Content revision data
--

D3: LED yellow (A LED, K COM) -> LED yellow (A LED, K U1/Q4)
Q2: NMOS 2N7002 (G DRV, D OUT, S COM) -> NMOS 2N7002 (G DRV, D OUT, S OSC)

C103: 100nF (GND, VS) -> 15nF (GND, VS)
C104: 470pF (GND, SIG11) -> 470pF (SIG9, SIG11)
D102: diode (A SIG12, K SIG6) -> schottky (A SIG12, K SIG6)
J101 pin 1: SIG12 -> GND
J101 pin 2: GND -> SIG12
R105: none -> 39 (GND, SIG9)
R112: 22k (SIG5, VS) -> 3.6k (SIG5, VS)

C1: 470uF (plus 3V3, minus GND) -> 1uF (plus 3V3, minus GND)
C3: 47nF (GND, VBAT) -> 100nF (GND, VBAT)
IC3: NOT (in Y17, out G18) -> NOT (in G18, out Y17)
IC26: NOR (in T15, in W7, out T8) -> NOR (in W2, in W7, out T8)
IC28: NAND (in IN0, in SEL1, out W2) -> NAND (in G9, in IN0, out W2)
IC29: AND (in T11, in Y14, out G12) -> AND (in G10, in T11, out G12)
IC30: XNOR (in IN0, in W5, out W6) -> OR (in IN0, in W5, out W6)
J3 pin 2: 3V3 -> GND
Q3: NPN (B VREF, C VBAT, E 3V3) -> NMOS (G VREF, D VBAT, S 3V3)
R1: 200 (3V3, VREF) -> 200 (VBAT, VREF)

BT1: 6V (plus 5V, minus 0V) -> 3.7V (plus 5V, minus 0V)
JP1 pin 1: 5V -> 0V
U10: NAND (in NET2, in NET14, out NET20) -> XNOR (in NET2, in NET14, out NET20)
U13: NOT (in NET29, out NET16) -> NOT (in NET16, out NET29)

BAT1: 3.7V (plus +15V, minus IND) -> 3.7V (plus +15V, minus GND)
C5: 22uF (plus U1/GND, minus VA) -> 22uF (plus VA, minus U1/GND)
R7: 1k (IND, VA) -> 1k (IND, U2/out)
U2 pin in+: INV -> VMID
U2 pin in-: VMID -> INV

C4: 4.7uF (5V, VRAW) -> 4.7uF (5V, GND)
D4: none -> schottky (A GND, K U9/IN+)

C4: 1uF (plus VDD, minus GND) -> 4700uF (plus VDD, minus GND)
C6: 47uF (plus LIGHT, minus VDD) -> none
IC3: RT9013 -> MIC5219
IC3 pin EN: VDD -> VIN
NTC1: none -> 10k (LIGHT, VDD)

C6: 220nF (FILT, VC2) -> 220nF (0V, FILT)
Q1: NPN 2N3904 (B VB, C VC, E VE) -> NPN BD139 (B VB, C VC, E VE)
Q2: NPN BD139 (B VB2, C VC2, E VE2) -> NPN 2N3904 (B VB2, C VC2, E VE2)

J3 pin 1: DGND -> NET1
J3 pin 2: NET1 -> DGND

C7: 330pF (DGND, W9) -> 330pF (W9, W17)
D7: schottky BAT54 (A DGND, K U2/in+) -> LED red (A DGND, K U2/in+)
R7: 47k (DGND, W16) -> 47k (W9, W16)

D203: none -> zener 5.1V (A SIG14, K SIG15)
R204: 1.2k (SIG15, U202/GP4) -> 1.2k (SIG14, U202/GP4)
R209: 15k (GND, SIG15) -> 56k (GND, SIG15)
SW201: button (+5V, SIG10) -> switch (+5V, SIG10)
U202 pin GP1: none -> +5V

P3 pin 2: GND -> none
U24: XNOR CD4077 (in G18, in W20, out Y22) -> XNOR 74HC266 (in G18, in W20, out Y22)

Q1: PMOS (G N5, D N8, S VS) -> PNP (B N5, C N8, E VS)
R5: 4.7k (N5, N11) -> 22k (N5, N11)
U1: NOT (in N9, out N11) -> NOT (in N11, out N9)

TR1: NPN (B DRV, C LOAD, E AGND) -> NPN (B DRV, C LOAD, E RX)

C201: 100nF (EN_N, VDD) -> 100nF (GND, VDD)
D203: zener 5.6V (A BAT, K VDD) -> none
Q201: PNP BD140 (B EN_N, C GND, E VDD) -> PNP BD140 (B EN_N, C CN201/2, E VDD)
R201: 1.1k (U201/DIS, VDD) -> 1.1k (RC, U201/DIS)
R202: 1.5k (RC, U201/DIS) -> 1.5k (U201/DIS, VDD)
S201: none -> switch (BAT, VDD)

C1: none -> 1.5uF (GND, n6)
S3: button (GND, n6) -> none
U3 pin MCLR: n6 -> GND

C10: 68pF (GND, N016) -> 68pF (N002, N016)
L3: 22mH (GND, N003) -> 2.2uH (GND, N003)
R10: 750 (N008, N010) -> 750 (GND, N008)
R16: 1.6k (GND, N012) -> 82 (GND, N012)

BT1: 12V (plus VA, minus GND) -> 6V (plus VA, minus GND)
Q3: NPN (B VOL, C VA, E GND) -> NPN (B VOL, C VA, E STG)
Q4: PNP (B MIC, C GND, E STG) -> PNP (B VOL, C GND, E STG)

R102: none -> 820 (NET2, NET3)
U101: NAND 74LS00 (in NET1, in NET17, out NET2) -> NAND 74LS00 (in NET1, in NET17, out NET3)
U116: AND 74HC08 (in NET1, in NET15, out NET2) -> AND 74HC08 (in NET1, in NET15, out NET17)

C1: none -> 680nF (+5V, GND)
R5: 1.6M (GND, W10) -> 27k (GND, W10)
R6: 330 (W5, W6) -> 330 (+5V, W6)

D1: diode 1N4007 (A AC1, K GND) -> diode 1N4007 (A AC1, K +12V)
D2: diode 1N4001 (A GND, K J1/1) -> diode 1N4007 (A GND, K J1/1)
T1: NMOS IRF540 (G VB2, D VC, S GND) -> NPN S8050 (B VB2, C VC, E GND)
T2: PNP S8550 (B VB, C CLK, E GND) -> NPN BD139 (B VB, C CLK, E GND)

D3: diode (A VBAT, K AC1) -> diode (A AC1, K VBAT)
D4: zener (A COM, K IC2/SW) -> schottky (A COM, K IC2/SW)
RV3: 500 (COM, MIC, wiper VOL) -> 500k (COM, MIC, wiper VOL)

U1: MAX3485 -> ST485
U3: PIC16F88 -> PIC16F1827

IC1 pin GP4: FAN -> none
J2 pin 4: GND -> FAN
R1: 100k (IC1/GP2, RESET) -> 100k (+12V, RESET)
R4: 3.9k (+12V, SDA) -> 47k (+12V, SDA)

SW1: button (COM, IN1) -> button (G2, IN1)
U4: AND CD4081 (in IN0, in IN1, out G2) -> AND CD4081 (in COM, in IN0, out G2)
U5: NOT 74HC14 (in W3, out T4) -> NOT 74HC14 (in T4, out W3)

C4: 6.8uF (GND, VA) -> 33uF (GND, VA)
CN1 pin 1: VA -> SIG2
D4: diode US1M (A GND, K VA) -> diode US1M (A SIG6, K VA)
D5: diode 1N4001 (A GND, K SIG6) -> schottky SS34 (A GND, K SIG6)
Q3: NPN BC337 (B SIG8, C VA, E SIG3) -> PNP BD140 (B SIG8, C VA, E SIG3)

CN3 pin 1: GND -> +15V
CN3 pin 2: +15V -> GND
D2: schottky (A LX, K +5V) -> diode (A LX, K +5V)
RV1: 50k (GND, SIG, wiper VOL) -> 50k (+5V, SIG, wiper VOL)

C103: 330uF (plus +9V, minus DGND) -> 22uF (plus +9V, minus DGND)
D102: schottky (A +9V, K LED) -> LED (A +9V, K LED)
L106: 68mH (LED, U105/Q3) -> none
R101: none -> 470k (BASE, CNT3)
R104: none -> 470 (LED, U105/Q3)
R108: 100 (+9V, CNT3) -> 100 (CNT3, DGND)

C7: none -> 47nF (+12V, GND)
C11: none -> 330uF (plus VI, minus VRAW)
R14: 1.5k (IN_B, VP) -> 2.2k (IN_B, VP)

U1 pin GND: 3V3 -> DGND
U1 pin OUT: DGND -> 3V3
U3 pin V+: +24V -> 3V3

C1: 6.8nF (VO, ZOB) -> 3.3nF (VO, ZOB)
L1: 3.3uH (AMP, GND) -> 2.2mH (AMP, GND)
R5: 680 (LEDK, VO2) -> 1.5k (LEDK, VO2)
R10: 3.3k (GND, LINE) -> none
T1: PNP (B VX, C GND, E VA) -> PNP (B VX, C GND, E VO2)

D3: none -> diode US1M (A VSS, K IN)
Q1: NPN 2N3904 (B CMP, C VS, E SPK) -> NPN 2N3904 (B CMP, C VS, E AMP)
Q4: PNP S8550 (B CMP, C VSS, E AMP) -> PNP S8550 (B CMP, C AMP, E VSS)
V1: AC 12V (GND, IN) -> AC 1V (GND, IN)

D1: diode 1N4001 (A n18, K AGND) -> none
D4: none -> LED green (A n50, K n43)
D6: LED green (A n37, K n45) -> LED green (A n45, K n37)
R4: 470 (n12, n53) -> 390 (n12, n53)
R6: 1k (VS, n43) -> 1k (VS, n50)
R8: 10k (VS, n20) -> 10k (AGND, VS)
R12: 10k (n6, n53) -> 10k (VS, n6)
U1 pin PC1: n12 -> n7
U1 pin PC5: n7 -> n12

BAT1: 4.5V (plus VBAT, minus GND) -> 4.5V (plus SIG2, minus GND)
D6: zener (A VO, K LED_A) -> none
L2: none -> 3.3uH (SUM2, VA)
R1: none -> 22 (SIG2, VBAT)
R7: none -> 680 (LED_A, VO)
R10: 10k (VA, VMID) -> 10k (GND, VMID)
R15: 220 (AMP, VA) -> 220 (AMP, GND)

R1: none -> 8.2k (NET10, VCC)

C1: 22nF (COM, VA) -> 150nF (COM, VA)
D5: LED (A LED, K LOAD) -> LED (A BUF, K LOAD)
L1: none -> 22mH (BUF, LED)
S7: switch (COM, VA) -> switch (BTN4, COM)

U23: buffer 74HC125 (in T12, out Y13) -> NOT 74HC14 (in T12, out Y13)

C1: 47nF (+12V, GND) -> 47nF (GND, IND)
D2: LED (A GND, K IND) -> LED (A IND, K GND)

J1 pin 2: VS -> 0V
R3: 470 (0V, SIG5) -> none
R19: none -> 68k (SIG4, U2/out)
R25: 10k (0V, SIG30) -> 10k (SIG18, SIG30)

--

**WORK TO BE COMPLETED**
Your reply must contain exactly the lines from the first line of the data through the line holding "NTC1: none -> 10k (LIGHT, VDD)", and nothing more.

**WRITTEN RESPONSE**
D3: LED yellow (A LED, K COM) -> LED yellow (A LED, K U1/Q4)
Q2: NMOS 2N7002 (G DRV, D OUT, S COM) -> NMOS 2N7002 (G DRV, D OUT, S OSC)

C103: 100nF (GND, VS) -> 15nF (GND, VS)
C104: 470pF (GND, SIG11) -> 470pF (SIG9, SIG11)
D102: diode (A SIG12, K SIG6) -> schottky (A SIG12, K SIG6)
J101 pin 1: SIG12 -> GND
J101 pin 2: GND -> SIG12
R105: none -> 39 (GND, SIG9)
R112: 22k (SIG5, VS) -> 3.6k (SIG5, VS)

C1: 470uF (plus 3V3, minus GND) -> 1uF (plus 3V3, minus GND)
C3: 47nF (GND, VBAT) -> 100nF (GND, VBAT)
IC3: NOT (in Y17, out G18) -> NOT (in G18, out Y17)
IC26: NOR (in T15, in W7, out T8) -> NOR (in W2, in W7, out T8)
IC28: NAND (in IN0, in SEL1, out W2) -> NAND (in G9, in IN0, out W2)
IC29: AND (in T11, in Y14, out G12) -> AND (in G10, in T11, out G12)
IC30: XNOR (in IN0, in W5, out W6) -> OR (in IN0, in W5, out W6)
J3 pin 2: 3V3 -> GND
Q3: NPN (B VREF, C VBAT, E 3V3) -> NMOS (G VREF, D VBAT, S 3V3)
R1: 200 (3V3, VREF) -> 200 (VBAT, VREF)

BT1: 6V (plus 5V, minus 0V) -> 3.7V (plus 5V, minus 0V)
JP1 pin 1: 5V -> 0V
U10: NAND (in NET2, in NET14, out NET20) -> XNOR (in NET2, in NET14, out NET20)
U13: NOT (in NET29, out NET16) -> NOT (in NET16, out NET29)

BAT1: 3.7V (plus +15V, minus IND) -> 3.7V (plus +15V, minus GND)
C5: 22uF (plus U1/GND, minus VA) -> 22uF (plus VA, minus U1/GND)
R7: 1k (IND, VA) -> 1k (IND, U2/out)
U2 pin in+: INV -> VMID
U2 pin in-: VMID -> INV

C4: 4.7uF (5V, VRAW) -> 4.7uF (5V, GND)
D4: none -> schottky (A GND, K U9/IN+)

C4: 1uF (plus VDD, minus GND) -> 4700uF (plus VDD, minus GND)
C6: 47uF (plus LIGHT, minus VDD) -> none
IC3: RT9013 -> MIC5219
IC3 pin EN: VDD -> VIN
NTC1: none -> 10k (LIGHT, VDD)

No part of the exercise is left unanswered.